What is needed » Beginning with the line that holds "(464, 153) = (379, 333): red" in the data below, give again every line through the one that holds "camera: 55 degrees right, 5 degrees down", exactly as written.

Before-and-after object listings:
______________________________
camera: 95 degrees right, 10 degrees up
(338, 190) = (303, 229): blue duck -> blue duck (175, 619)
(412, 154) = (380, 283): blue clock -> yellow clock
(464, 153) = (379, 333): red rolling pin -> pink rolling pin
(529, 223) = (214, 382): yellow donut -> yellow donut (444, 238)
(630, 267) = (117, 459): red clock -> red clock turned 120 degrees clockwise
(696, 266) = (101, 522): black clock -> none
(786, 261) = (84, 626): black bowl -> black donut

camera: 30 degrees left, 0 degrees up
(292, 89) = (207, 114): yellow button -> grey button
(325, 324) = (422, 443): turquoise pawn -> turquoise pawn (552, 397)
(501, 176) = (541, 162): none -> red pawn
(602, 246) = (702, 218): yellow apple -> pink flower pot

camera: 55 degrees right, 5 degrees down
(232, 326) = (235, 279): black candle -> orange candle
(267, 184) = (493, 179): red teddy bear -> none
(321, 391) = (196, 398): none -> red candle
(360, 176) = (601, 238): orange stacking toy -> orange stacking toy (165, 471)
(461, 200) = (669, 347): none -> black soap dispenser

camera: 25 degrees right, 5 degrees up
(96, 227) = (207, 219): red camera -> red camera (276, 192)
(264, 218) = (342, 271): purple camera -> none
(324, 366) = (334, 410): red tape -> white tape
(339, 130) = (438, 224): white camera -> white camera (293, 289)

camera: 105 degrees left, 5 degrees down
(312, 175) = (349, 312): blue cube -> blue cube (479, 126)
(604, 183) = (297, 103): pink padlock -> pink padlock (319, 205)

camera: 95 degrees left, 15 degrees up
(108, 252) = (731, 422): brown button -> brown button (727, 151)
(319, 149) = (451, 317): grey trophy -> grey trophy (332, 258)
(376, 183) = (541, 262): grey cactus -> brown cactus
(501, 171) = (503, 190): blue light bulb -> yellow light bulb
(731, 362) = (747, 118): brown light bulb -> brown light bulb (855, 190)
______________________________
Response box »
(464, 153) = (379, 333): red rolling pin -> pink rolling pin
(529, 223) = (214, 382): yellow donut -> yellow donut (444, 238)
(630, 267) = (117, 459): red clock -> red clock turned 120 degrees clockwise
(696, 266) = (101, 522): black clock -> none
(786, 261) = (84, 626): black bowl -> black donut

camera: 30 degrees left, 0 degrees up
(292, 89) = (207, 114): yellow button -> grey button
(325, 324) = (422, 443): turquoise pawn -> turquoise pawn (552, 397)
(501, 176) = (541, 162): none -> red pawn
(602, 246) = (702, 218): yellow apple -> pink flower pot

camera: 55 degrees right, 5 degrees down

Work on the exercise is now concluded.